TASK GOAL: The entries below must be retyped in full. Keep every word the same.
----------------
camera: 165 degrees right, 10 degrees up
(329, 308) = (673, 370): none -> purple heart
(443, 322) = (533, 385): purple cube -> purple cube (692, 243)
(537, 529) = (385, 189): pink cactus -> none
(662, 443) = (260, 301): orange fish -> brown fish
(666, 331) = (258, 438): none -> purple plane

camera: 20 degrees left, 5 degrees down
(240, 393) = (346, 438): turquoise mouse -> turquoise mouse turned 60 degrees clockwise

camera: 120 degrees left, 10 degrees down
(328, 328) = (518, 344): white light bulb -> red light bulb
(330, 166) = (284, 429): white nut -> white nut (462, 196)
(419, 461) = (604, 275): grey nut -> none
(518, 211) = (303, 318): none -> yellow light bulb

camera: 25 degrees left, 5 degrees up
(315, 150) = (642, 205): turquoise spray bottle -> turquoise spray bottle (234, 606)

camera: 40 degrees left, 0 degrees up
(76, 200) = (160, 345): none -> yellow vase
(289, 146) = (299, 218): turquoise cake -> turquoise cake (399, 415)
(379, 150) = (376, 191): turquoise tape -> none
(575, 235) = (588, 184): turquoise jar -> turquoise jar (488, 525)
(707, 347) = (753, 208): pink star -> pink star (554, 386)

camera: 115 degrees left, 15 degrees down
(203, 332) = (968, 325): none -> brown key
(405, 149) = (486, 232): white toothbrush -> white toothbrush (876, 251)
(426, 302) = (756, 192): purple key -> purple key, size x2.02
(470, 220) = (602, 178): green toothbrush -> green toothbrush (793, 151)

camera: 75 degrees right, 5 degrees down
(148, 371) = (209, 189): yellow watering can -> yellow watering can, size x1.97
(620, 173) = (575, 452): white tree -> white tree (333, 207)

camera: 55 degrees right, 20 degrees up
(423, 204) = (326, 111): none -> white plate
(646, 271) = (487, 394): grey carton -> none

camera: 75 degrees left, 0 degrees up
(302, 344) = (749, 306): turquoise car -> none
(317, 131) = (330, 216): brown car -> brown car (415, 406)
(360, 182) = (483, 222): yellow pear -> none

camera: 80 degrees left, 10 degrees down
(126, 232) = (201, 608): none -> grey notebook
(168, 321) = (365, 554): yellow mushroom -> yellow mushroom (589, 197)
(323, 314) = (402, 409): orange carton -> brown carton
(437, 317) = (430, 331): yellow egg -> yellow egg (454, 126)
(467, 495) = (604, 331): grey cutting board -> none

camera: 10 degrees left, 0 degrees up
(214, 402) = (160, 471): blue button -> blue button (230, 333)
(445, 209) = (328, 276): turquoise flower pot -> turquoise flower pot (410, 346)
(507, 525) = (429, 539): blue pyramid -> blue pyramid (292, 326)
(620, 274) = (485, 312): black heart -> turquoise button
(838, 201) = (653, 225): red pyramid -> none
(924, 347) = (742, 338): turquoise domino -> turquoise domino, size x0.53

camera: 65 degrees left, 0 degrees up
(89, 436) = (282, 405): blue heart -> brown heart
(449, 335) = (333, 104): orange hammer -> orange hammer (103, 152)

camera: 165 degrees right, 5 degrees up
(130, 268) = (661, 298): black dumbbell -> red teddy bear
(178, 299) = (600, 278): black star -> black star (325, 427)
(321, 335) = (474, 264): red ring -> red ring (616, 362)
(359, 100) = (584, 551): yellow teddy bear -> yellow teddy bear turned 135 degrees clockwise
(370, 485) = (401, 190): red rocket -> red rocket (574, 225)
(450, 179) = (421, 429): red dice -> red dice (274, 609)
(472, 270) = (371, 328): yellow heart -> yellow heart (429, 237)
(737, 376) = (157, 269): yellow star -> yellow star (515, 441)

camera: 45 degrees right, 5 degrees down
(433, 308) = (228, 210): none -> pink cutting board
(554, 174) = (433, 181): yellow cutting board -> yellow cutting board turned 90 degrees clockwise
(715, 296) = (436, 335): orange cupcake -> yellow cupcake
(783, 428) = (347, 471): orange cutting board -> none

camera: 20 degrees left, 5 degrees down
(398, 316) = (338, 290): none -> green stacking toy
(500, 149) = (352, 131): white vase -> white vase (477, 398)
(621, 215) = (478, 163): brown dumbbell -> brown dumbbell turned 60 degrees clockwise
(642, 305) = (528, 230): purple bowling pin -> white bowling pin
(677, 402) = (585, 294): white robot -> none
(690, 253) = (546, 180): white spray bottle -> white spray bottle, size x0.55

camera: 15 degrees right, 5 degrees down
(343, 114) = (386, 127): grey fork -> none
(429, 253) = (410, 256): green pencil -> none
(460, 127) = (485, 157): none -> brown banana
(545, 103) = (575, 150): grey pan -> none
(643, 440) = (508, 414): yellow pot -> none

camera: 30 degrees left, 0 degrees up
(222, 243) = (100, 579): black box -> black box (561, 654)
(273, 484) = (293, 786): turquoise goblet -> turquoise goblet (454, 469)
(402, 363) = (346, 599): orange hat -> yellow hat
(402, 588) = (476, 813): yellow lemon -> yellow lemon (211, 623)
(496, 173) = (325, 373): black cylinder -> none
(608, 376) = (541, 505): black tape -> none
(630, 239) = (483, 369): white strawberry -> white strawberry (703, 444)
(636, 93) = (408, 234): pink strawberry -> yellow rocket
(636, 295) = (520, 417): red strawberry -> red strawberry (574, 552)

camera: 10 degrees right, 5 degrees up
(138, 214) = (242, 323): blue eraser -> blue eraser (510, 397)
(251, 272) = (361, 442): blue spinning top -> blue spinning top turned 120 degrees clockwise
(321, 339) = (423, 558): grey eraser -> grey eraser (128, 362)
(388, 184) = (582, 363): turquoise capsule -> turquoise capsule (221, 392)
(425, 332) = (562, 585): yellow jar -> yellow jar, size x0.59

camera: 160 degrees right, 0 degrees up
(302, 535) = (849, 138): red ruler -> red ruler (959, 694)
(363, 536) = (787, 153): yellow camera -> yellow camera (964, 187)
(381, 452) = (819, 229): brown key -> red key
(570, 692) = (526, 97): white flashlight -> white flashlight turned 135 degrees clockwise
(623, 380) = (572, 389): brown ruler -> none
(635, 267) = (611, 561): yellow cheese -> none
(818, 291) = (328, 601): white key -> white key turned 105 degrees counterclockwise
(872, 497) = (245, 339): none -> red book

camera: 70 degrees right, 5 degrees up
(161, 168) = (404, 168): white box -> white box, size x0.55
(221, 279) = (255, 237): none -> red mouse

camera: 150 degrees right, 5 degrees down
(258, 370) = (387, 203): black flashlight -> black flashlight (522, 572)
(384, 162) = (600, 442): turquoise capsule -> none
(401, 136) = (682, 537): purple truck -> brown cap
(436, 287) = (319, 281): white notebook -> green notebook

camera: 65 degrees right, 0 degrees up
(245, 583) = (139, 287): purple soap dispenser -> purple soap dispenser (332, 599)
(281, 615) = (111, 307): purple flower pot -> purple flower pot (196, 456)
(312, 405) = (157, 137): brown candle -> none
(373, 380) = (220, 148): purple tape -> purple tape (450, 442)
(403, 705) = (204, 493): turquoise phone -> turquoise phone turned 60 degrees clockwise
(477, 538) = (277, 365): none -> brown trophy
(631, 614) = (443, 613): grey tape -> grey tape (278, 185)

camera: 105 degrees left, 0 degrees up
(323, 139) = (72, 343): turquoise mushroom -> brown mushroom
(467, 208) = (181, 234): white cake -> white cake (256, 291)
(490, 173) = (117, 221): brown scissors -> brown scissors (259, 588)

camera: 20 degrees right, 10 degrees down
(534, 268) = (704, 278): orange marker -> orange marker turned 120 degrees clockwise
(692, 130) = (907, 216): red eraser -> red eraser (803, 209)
----------------
WRITTEN ANSWER:
camera: 165 degrees right, 10 degrees up
(329, 308) = (673, 370): none -> purple heart
(443, 322) = (533, 385): purple cube -> purple cube (692, 243)
(537, 529) = (385, 189): pink cactus -> none
(662, 443) = (260, 301): orange fish -> brown fish
(666, 331) = (258, 438): none -> purple plane

camera: 20 degrees left, 5 degrees down
(240, 393) = (346, 438): turquoise mouse -> turquoise mouse turned 60 degrees clockwise

camera: 120 degrees left, 10 degrees down
(328, 328) = (518, 344): white light bulb -> red light bulb
(330, 166) = (284, 429): white nut -> white nut (462, 196)
(419, 461) = (604, 275): grey nut -> none
(518, 211) = (303, 318): none -> yellow light bulb

camera: 25 degrees left, 5 degrees up
(315, 150) = (642, 205): turquoise spray bottle -> turquoise spray bottle (234, 606)

camera: 40 degrees left, 0 degrees up
(76, 200) = (160, 345): none -> yellow vase
(289, 146) = (299, 218): turquoise cake -> turquoise cake (399, 415)
(379, 150) = (376, 191): turquoise tape -> none
(575, 235) = (588, 184): turquoise jar -> turquoise jar (488, 525)
(707, 347) = (753, 208): pink star -> pink star (554, 386)

camera: 115 degrees left, 15 degrees down
(203, 332) = (968, 325): none -> brown key
(405, 149) = (486, 232): white toothbrush -> white toothbrush (876, 251)
(426, 302) = (756, 192): purple key -> purple key, size x2.02
(470, 220) = (602, 178): green toothbrush -> green toothbrush (793, 151)

camera: 75 degrees right, 5 degrees down
(148, 371) = (209, 189): yellow watering can -> yellow watering can, size x1.97
(620, 173) = (575, 452): white tree -> white tree (333, 207)

camera: 55 degrees right, 20 degrees up
(423, 204) = (326, 111): none -> white plate
(646, 271) = (487, 394): grey carton -> none

camera: 75 degrees left, 0 degrees up
(302, 344) = (749, 306): turquoise car -> none
(317, 131) = (330, 216): brown car -> brown car (415, 406)
(360, 182) = (483, 222): yellow pear -> none

camera: 80 degrees left, 10 degrees down
(126, 232) = (201, 608): none -> grey notebook
(168, 321) = (365, 554): yellow mushroom -> yellow mushroom (589, 197)
(323, 314) = (402, 409): orange carton -> brown carton
(437, 317) = (430, 331): yellow egg -> yellow egg (454, 126)
(467, 495) = (604, 331): grey cutting board -> none

camera: 10 degrees left, 0 degrees up
(214, 402) = (160, 471): blue button -> blue button (230, 333)
(445, 209) = (328, 276): turquoise flower pot -> turquoise flower pot (410, 346)
(507, 525) = (429, 539): blue pyramid -> blue pyramid (292, 326)
(620, 274) = (485, 312): black heart -> turquoise button
(838, 201) = (653, 225): red pyramid -> none
(924, 347) = (742, 338): turquoise domino -> turquoise domino, size x0.53

camera: 65 degrees left, 0 degrees up
(89, 436) = (282, 405): blue heart -> brown heart
(449, 335) = (333, 104): orange hammer -> orange hammer (103, 152)

camera: 165 degrees right, 5 degrees up
(130, 268) = (661, 298): black dumbbell -> red teddy bear
(178, 299) = (600, 278): black star -> black star (325, 427)
(321, 335) = (474, 264): red ring -> red ring (616, 362)
(359, 100) = (584, 551): yellow teddy bear -> yellow teddy bear turned 135 degrees clockwise
(370, 485) = (401, 190): red rocket -> red rocket (574, 225)
(450, 179) = (421, 429): red dice -> red dice (274, 609)
(472, 270) = (371, 328): yellow heart -> yellow heart (429, 237)
(737, 376) = (157, 269): yellow star -> yellow star (515, 441)

camera: 45 degrees right, 5 degrees down
(433, 308) = (228, 210): none -> pink cutting board
(554, 174) = (433, 181): yellow cutting board -> yellow cutting board turned 90 degrees clockwise
(715, 296) = (436, 335): orange cupcake -> yellow cupcake
(783, 428) = (347, 471): orange cutting board -> none

camera: 20 degrees left, 5 degrees down
(398, 316) = (338, 290): none -> green stacking toy
(500, 149) = (352, 131): white vase -> white vase (477, 398)
(621, 215) = (478, 163): brown dumbbell -> brown dumbbell turned 60 degrees clockwise
(642, 305) = (528, 230): purple bowling pin -> white bowling pin
(677, 402) = (585, 294): white robot -> none
(690, 253) = (546, 180): white spray bottle -> white spray bottle, size x0.55

camera: 15 degrees right, 5 degrees down
(343, 114) = (386, 127): grey fork -> none
(429, 253) = (410, 256): green pencil -> none
(460, 127) = (485, 157): none -> brown banana
(545, 103) = (575, 150): grey pan -> none
(643, 440) = (508, 414): yellow pot -> none

camera: 30 degrees left, 0 degrees up
(222, 243) = (100, 579): black box -> black box (561, 654)
(273, 484) = (293, 786): turquoise goblet -> turquoise goblet (454, 469)
(402, 363) = (346, 599): orange hat -> yellow hat
(402, 588) = (476, 813): yellow lemon -> yellow lemon (211, 623)
(496, 173) = (325, 373): black cylinder -> none
(608, 376) = (541, 505): black tape -> none
(630, 239) = (483, 369): white strawberry -> white strawberry (703, 444)
(636, 93) = (408, 234): pink strawberry -> yellow rocket
(636, 295) = (520, 417): red strawberry -> red strawberry (574, 552)

camera: 10 degrees right, 5 degrees up
(138, 214) = (242, 323): blue eraser -> blue eraser (510, 397)
(251, 272) = (361, 442): blue spinning top -> blue spinning top turned 120 degrees clockwise
(321, 339) = (423, 558): grey eraser -> grey eraser (128, 362)
(388, 184) = (582, 363): turquoise capsule -> turquoise capsule (221, 392)
(425, 332) = (562, 585): yellow jar -> yellow jar, size x0.59

camera: 160 degrees right, 0 degrees up
(302, 535) = (849, 138): red ruler -> red ruler (959, 694)
(363, 536) = (787, 153): yellow camera -> yellow camera (964, 187)
(381, 452) = (819, 229): brown key -> red key
(570, 692) = (526, 97): white flashlight -> white flashlight turned 135 degrees clockwise
(623, 380) = (572, 389): brown ruler -> none
(635, 267) = (611, 561): yellow cheese -> none
(818, 291) = (328, 601): white key -> white key turned 105 degrees counterclockwise
(872, 497) = (245, 339): none -> red book

camera: 70 degrees right, 5 degrees up
(161, 168) = (404, 168): white box -> white box, size x0.55
(221, 279) = (255, 237): none -> red mouse

camera: 150 degrees right, 5 degrees down
(258, 370) = (387, 203): black flashlight -> black flashlight (522, 572)
(384, 162) = (600, 442): turquoise capsule -> none
(401, 136) = (682, 537): purple truck -> brown cap
(436, 287) = (319, 281): white notebook -> green notebook

camera: 65 degrees right, 0 degrees up
(245, 583) = (139, 287): purple soap dispenser -> purple soap dispenser (332, 599)
(281, 615) = (111, 307): purple flower pot -> purple flower pot (196, 456)
(312, 405) = (157, 137): brown candle -> none
(373, 380) = (220, 148): purple tape -> purple tape (450, 442)
(403, 705) = (204, 493): turquoise phone -> turquoise phone turned 60 degrees clockwise
(477, 538) = (277, 365): none -> brown trophy
(631, 614) = (443, 613): grey tape -> grey tape (278, 185)

camera: 105 degrees left, 0 degrees up
(323, 139) = (72, 343): turquoise mushroom -> brown mushroom
(467, 208) = (181, 234): white cake -> white cake (256, 291)
(490, 173) = (117, 221): brown scissors -> brown scissors (259, 588)

camera: 20 degrees right, 10 degrees down
(534, 268) = (704, 278): orange marker -> orange marker turned 120 degrees clockwise
(692, 130) = (907, 216): red eraser -> red eraser (803, 209)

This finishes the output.